▸ Goal of the exercise: Beginning at the top of the data below, restate every line word for word until the line containing "All buildings are outlined." has been included, and omit the pictures.

▸ Input data:
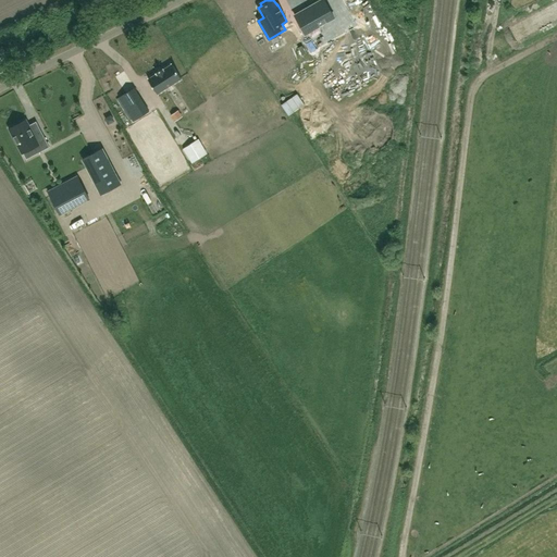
[(323,0),(320,0),(295,15),(306,35),(334,19),(323,0)]
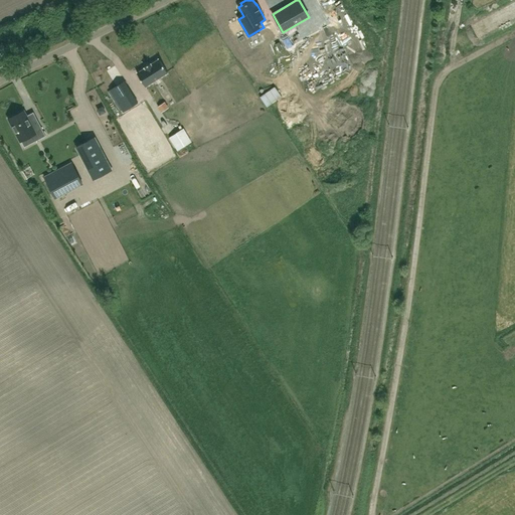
[(130,124),(219,77),(209,57),(137,95),(141,105),(125,113),(130,124)]
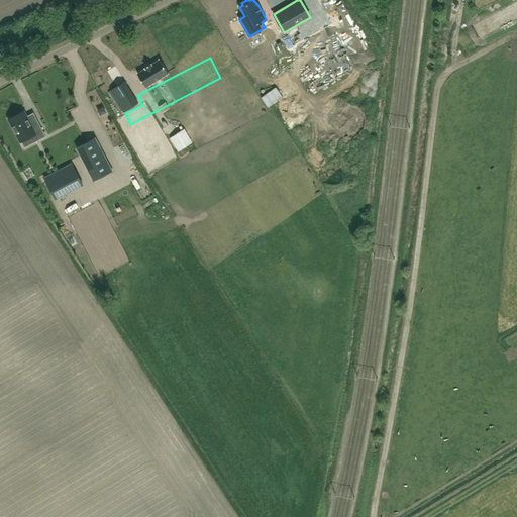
[(145,69),(137,74),(145,87),(168,73),(160,60),(151,65),(150,64),(144,68),(145,69)]
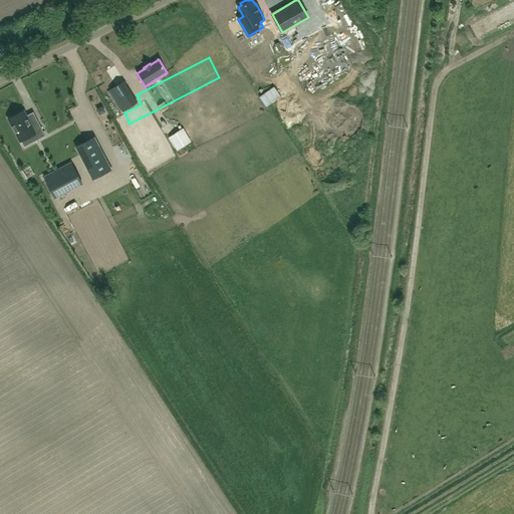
[(123,81),(109,90),(123,111),(138,102),(123,81)]
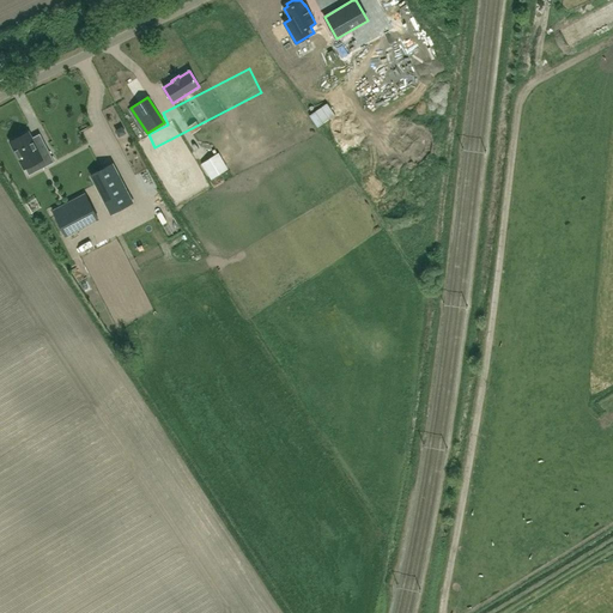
[(11,137),(31,123),(25,114),(4,126),(11,137)]
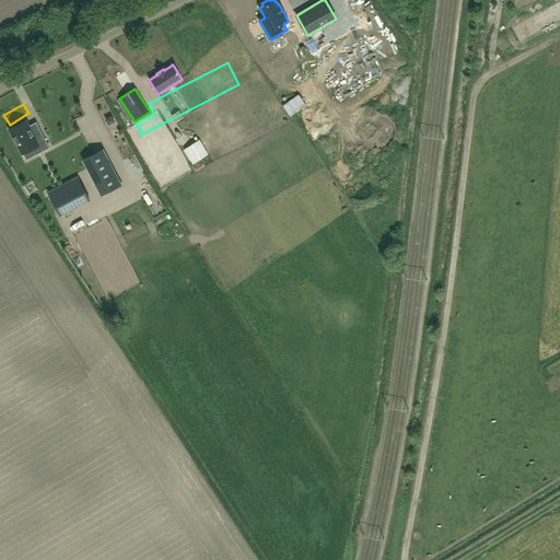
[(25,121),(10,129),(22,153),(34,148),(37,154),(49,148),(42,131),(33,136),(25,121)]
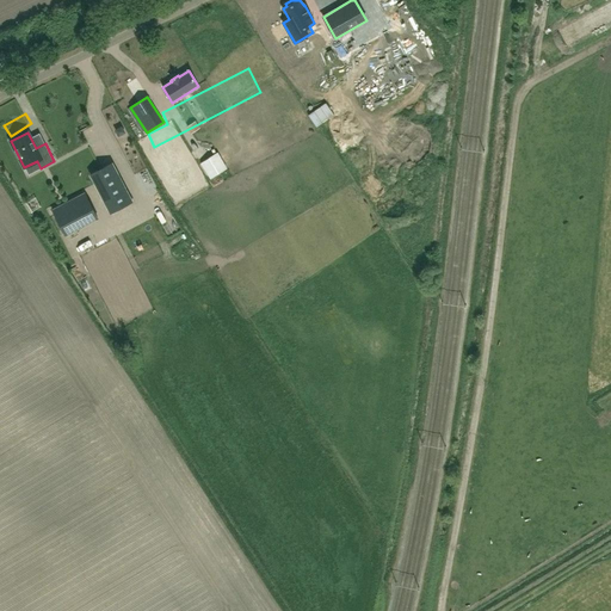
[(112,164),(91,174),(111,213),(131,202),(112,164)]
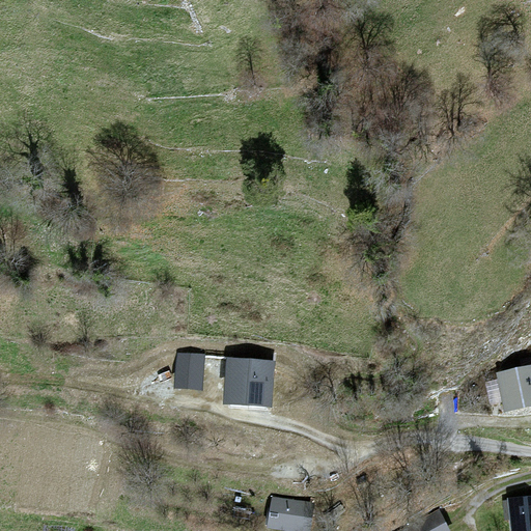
[(178,348),(177,385),(205,386),(207,350),(178,348)]
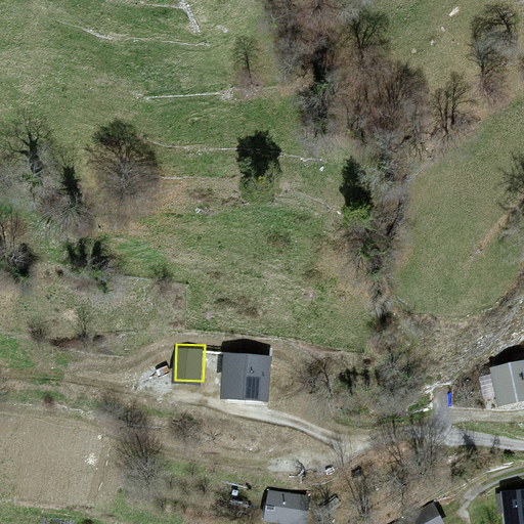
[(272,356),(224,353),(222,399),(269,402),(272,356)]
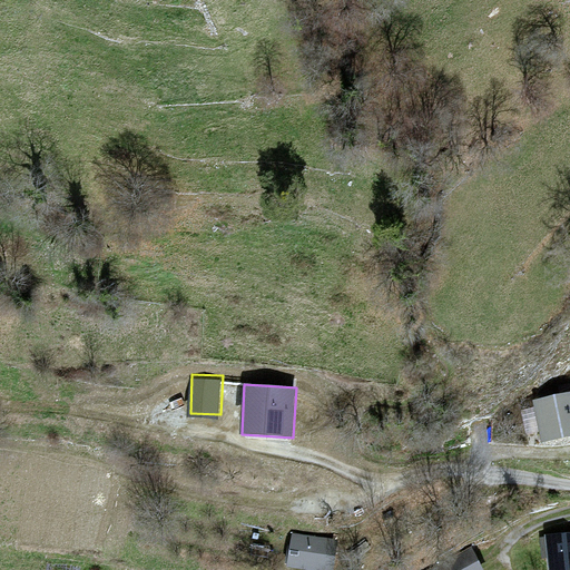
[(569,392),(533,400),(542,442),(569,435),(569,392)]
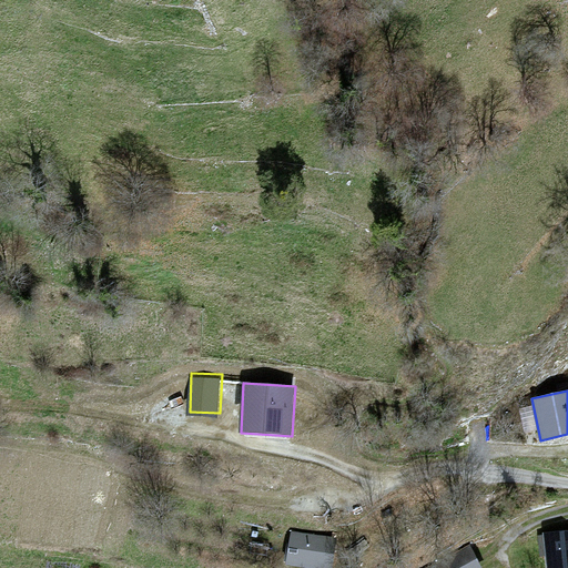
[(333,567),(337,537),(288,530),(284,563),(320,567),(333,567)]
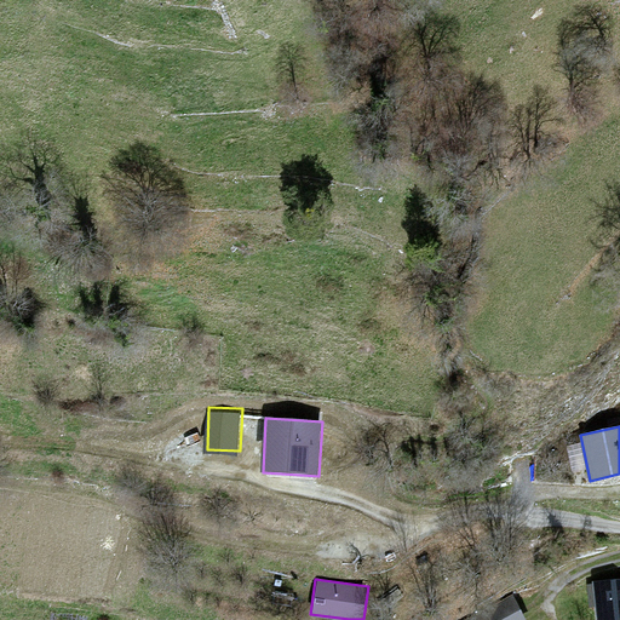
[(619,619),(619,579),(593,583),(595,619),(619,619)]
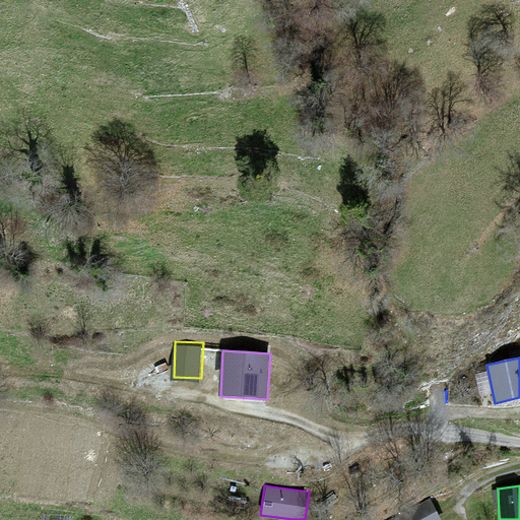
[(392,519),(441,519),(432,500),(392,519)]
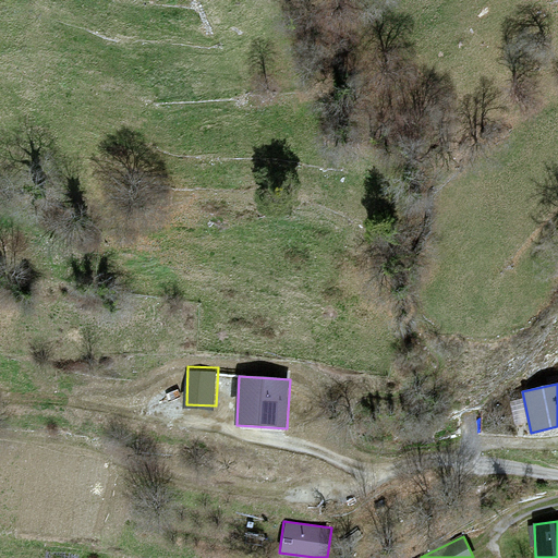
All buildings are outlined.
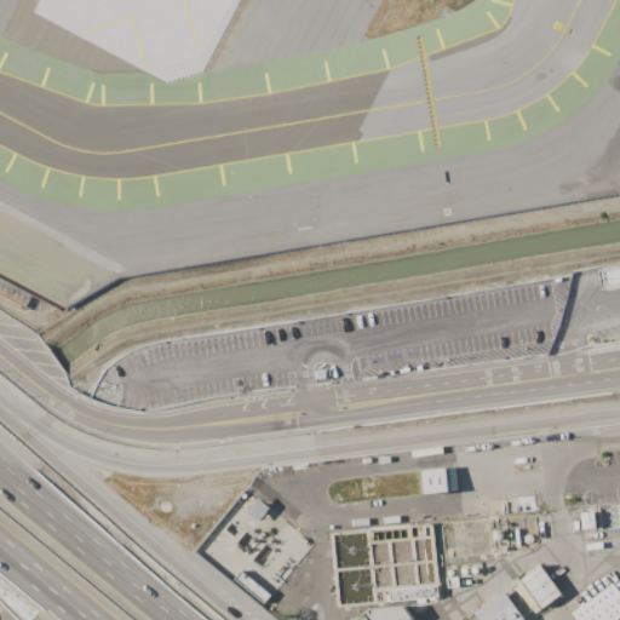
[(601,285),(619,285),(619,268),(601,269),(601,285)]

▸ Reply:
[(323,0),(320,0),(295,15),(306,35),(334,19),(323,0)]
[(130,124),(219,77),(209,57),(137,95),(141,105),(125,113),(130,124)]
[(145,69),(137,74),(145,87),(168,73),(160,60),(151,65),(150,64),(144,68),(145,69)]
[(123,81),(109,90),(123,111),(138,102),(123,81)]
[(11,137),(31,123),(25,114),(4,126),(11,137)]
[(25,121),(10,129),(22,153),(34,148),(37,154),(49,148),(42,131),(33,136),(25,121)]
[(112,164),(91,174),(111,213),(131,202),(112,164)]
[(178,348),(177,385),(205,386),(207,350),(178,348)]
[(272,356),(224,353),(222,399),(269,402),(272,356)]
[(569,392),(533,400),(542,442),(569,435),(569,392)]
[(333,567),(337,537),(288,530),(284,563),(320,567),(333,567)]
[(619,619),(619,579),(593,583),(595,619),(619,619)]
[(392,519),(441,519),(432,500),(392,519)]
All buildings are outlined.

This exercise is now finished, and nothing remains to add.